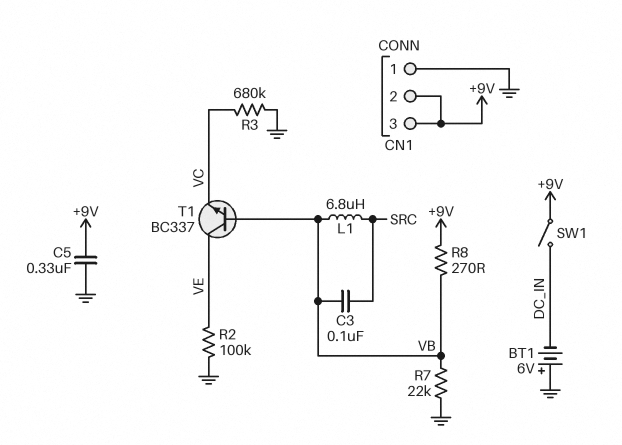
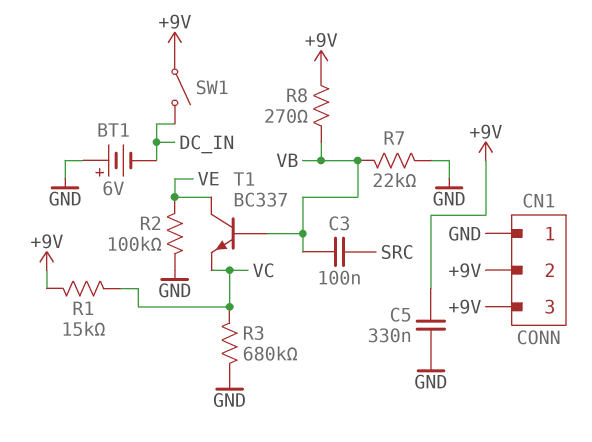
L1: 6.8uH (SRC, VB) -> none
R1: none -> 15k (+9V, VC)

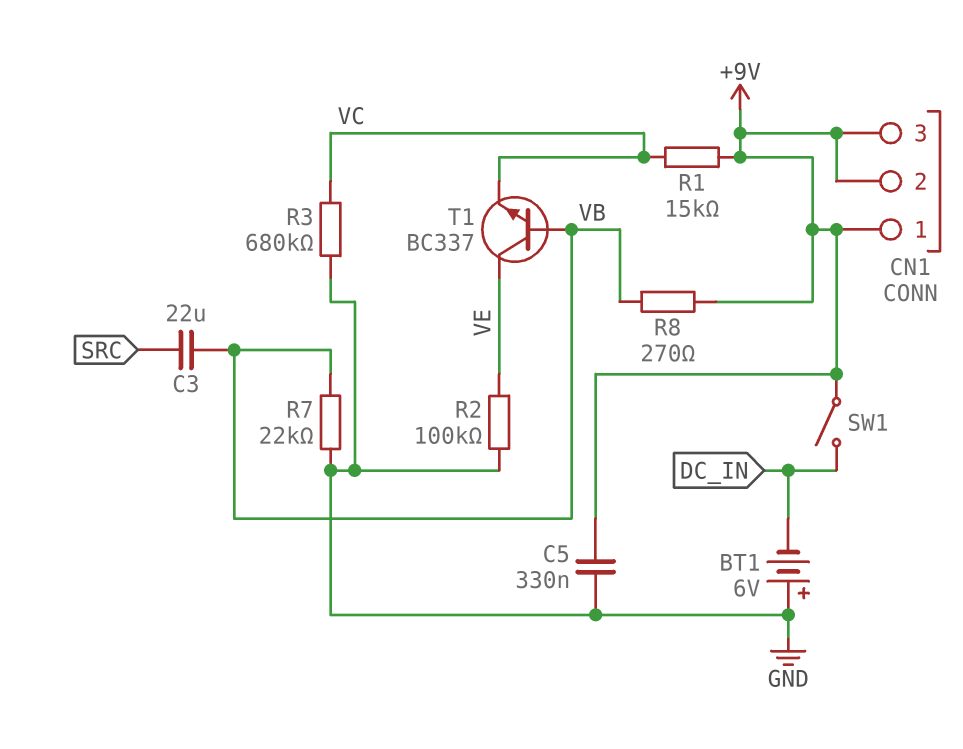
C3: 100nF (SRC, VB) -> 22uF (SRC, VB)
CN1 pin 1: GND -> +9V

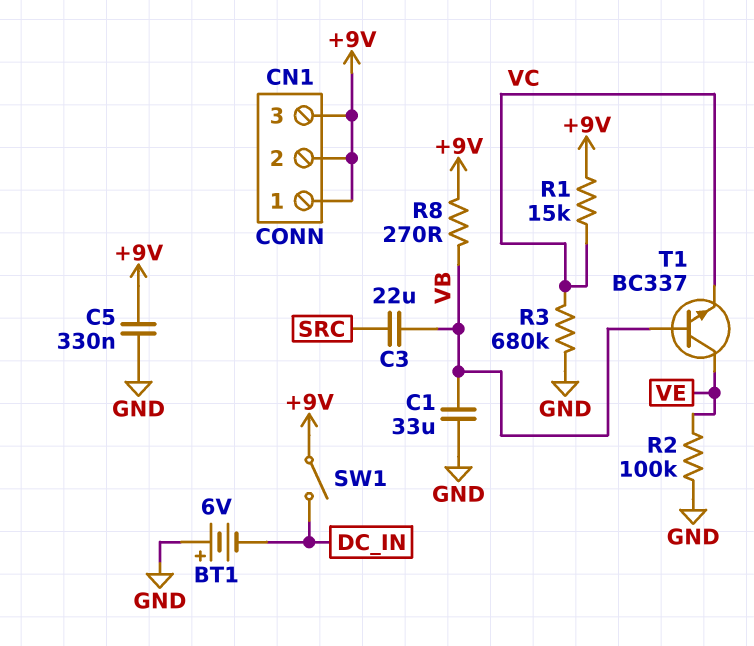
C1: none -> 33uF (GND, VB)
R7: 22k (GND, VB) -> none

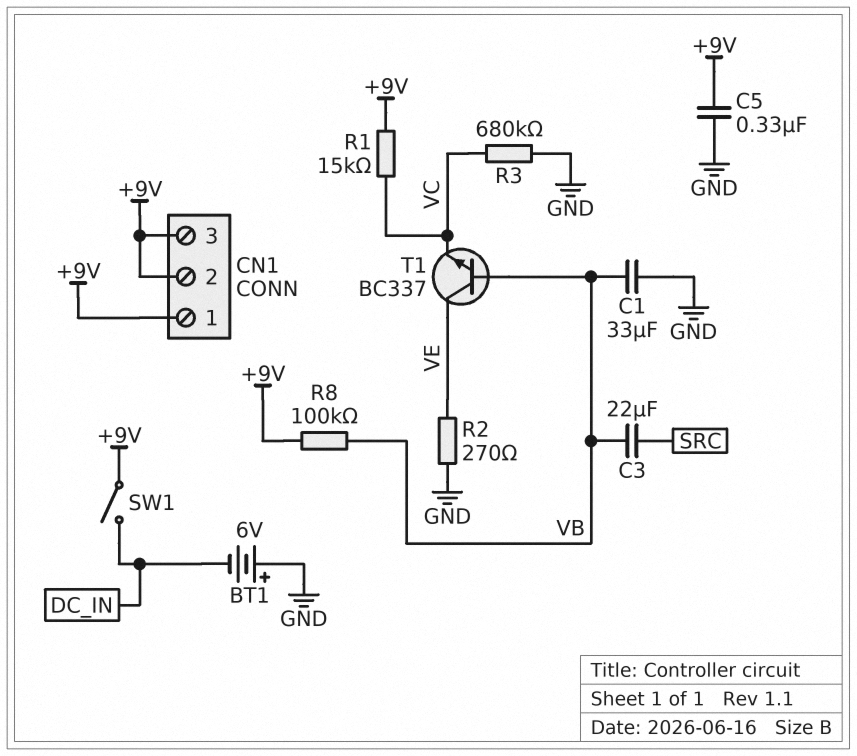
R2: 100k (GND, VE) -> 270 (GND, VE)
R8: 270 (+9V, VB) -> 100k (+9V, VB)

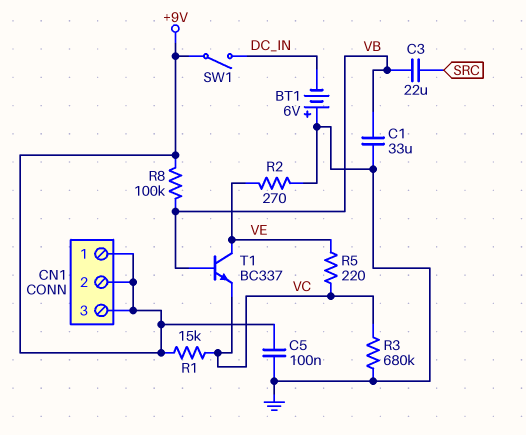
C5: 330nF (+9V, GND) -> 100nF (+9V, GND)
R5: none -> 220 (VC, VE)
———
What you need to do:
Return exactly, with no pictures, each line from the one that contains "C3: 100nF (SRC, VB) -> 22uF (SRC, VB)" through the end of the entries above, both ends included.

Answer to the problem:
C3: 100nF (SRC, VB) -> 22uF (SRC, VB)
CN1 pin 1: GND -> +9V

C1: none -> 33uF (GND, VB)
R7: 22k (GND, VB) -> none

R2: 100k (GND, VE) -> 270 (GND, VE)
R8: 270 (+9V, VB) -> 100k (+9V, VB)

C5: 330nF (+9V, GND) -> 100nF (+9V, GND)
R5: none -> 220 (VC, VE)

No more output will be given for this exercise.